:: Your goal ::
Transcribe the records below exactly, leaving out any pictures.
[[ Data excerpts, beginning ]]
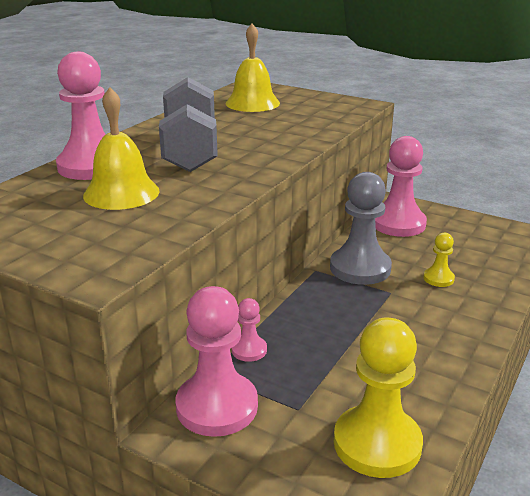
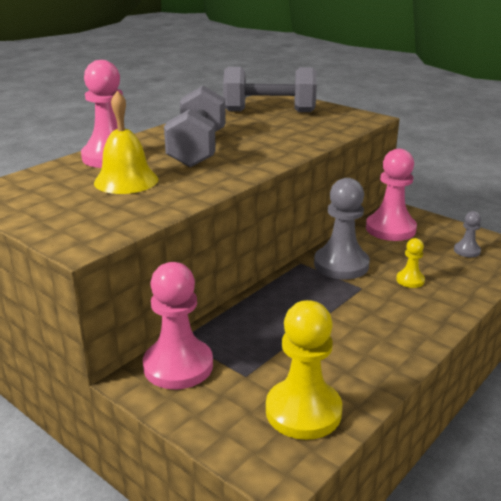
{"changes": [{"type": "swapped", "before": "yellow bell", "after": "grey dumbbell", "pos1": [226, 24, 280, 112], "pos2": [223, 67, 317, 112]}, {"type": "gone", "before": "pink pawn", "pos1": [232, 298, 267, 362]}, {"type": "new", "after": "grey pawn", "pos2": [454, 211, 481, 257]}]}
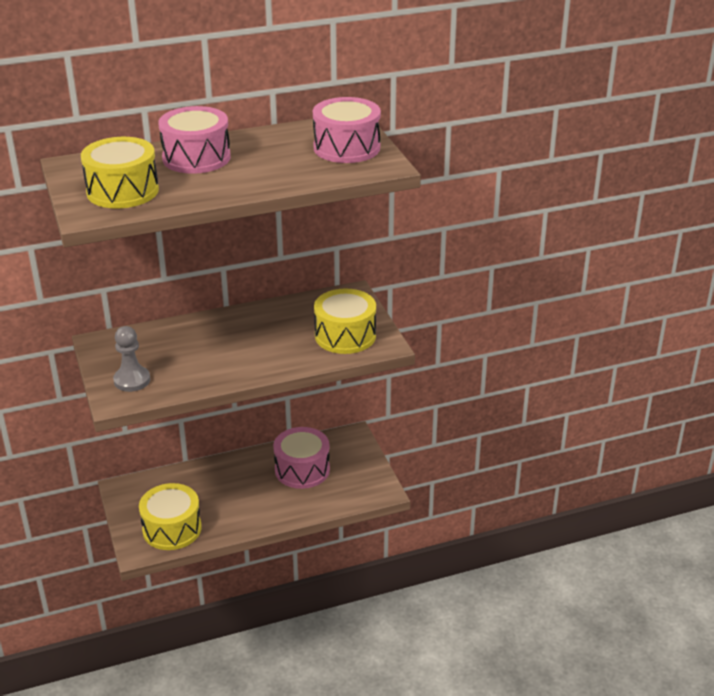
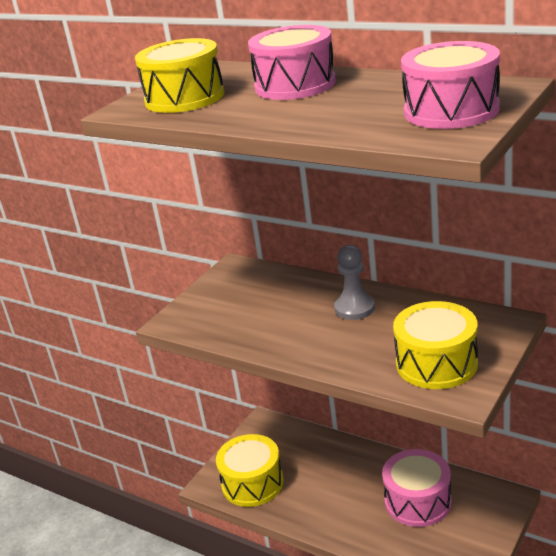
{"changes": [{"type": "shifted", "before": "grey pawn", "pos1": [113, 326, 150, 392], "pos2": [334, 245, 375, 320]}]}
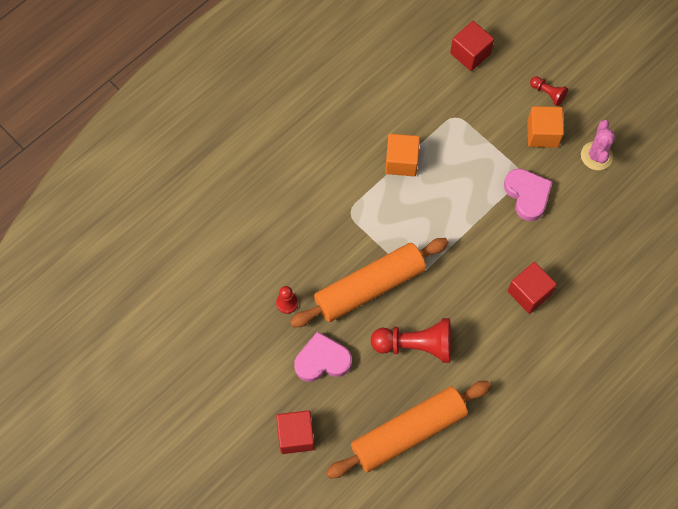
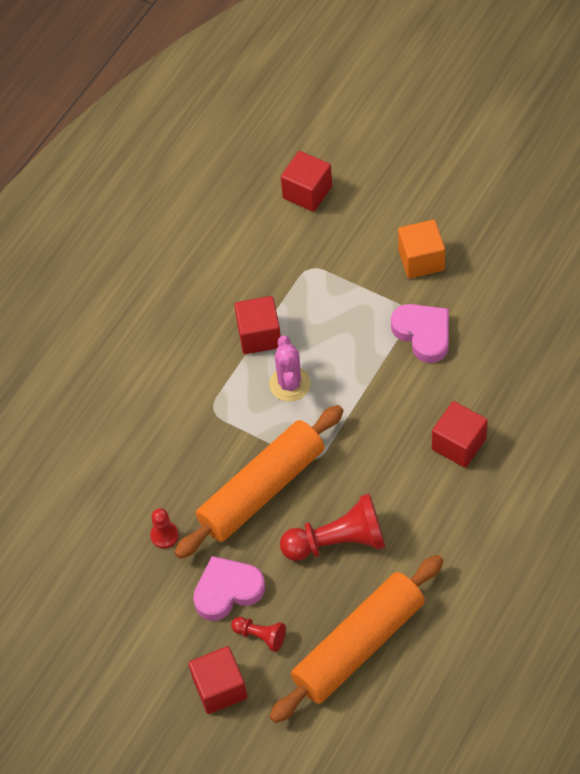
{"changes": [{"type": "repainted", "before": "orange cube", "after": "red cube", "pos1": [385, 134, 420, 176], "pos2": [234, 296, 281, 354]}, {"type": "shifted", "before": "red pawn", "pos1": [530, 76, 568, 106], "pos2": [231, 617, 286, 652]}, {"type": "shifted", "before": "pink cactus", "pos1": [581, 120, 615, 170], "pos2": [269, 336, 311, 402]}]}
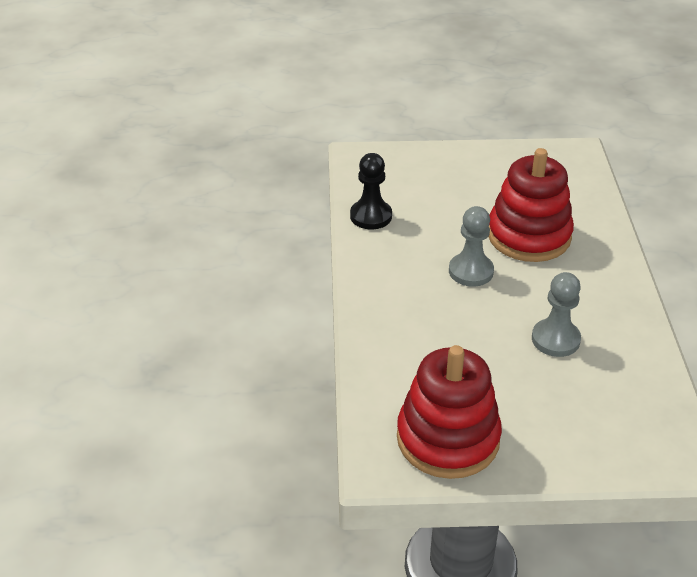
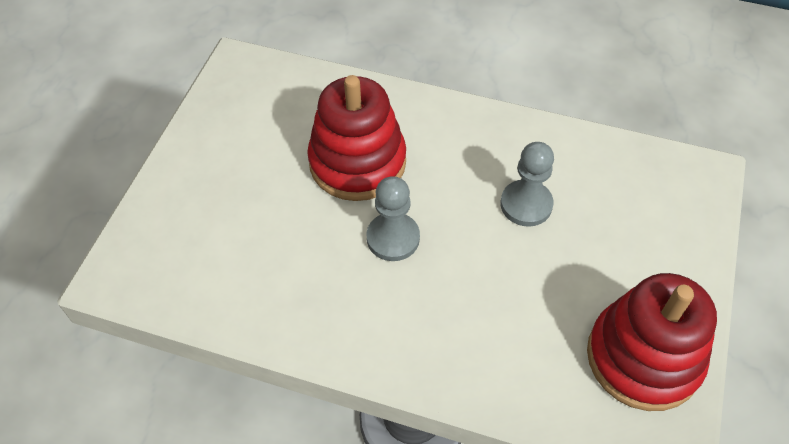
{"changes": [{"type": "gone", "before": "black pawn", "pos1": [350, 153, 392, 229]}]}
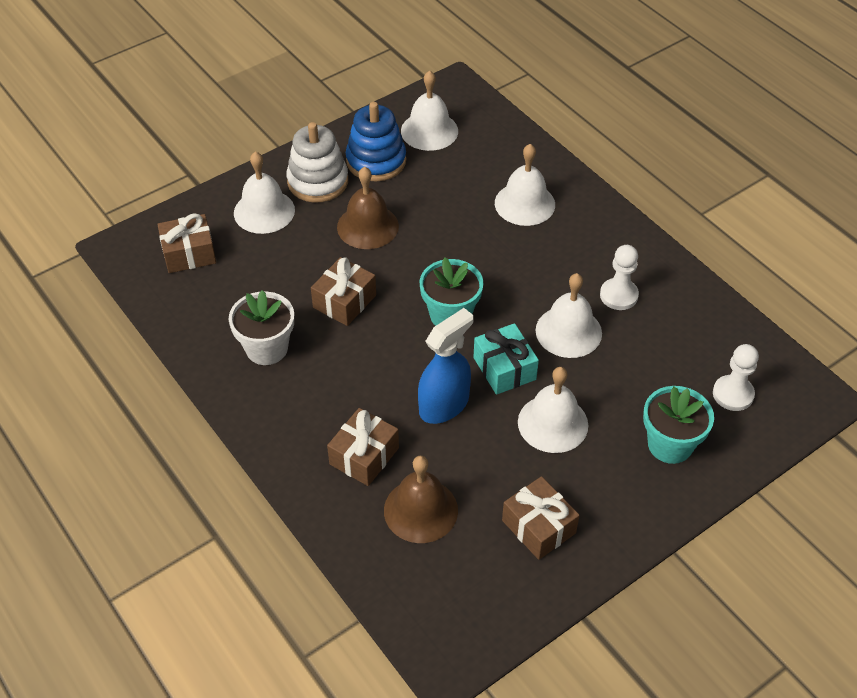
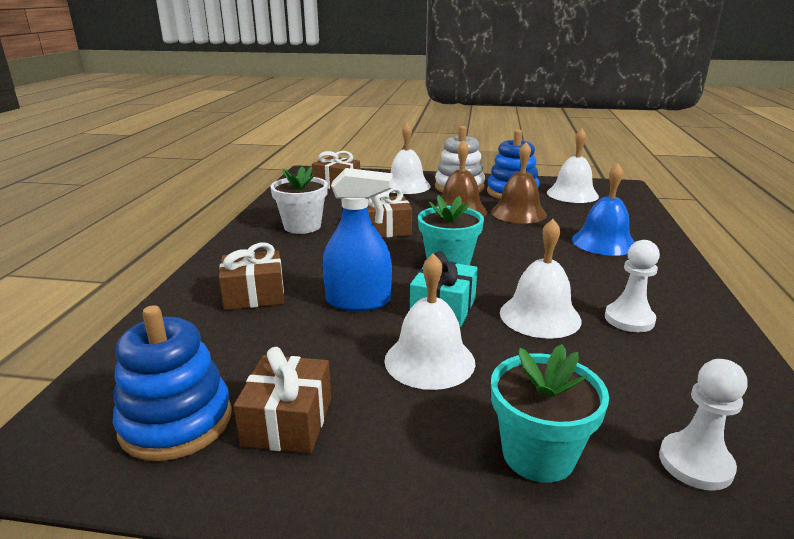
{"changes": [{"type": "shifted", "before": "brown bell", "pos1": [384, 456, 458, 543], "pos2": [491, 142, 547, 224]}, {"type": "repainted", "before": "white bell", "after": "blue bell", "pos1": [495, 144, 555, 226], "pos2": [572, 164, 635, 256]}, {"type": "new", "after": "blue stacking toy", "pos2": [113, 305, 232, 461]}]}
[[ Data excerpts, end ]]
:: Output of the task ::
{"changes": [{"type": "swapped", "before": "yellow bell", "after": "grey dumbbell", "pos1": [226, 24, 280, 112], "pos2": [223, 67, 317, 112]}, {"type": "gone", "before": "pink pawn", "pos1": [232, 298, 267, 362]}, {"type": "new", "after": "grey pawn", "pos2": [454, 211, 481, 257]}]}
{"changes": [{"type": "shifted", "before": "grey pawn", "pos1": [113, 326, 150, 392], "pos2": [334, 245, 375, 320]}]}
{"changes": [{"type": "repainted", "before": "orange cube", "after": "red cube", "pos1": [385, 134, 420, 176], "pos2": [234, 296, 281, 354]}, {"type": "shifted", "before": "red pawn", "pos1": [530, 76, 568, 106], "pos2": [231, 617, 286, 652]}, {"type": "shifted", "before": "pink cactus", "pos1": [581, 120, 615, 170], "pos2": [269, 336, 311, 402]}]}
{"changes": [{"type": "gone", "before": "black pawn", "pos1": [350, 153, 392, 229]}]}
{"changes": [{"type": "shifted", "before": "brown bell", "pos1": [384, 456, 458, 543], "pos2": [491, 142, 547, 224]}, {"type": "repainted", "before": "white bell", "after": "blue bell", "pos1": [495, 144, 555, 226], "pos2": [572, 164, 635, 256]}, {"type": "new", "after": "blue stacking toy", "pos2": [113, 305, 232, 461]}]}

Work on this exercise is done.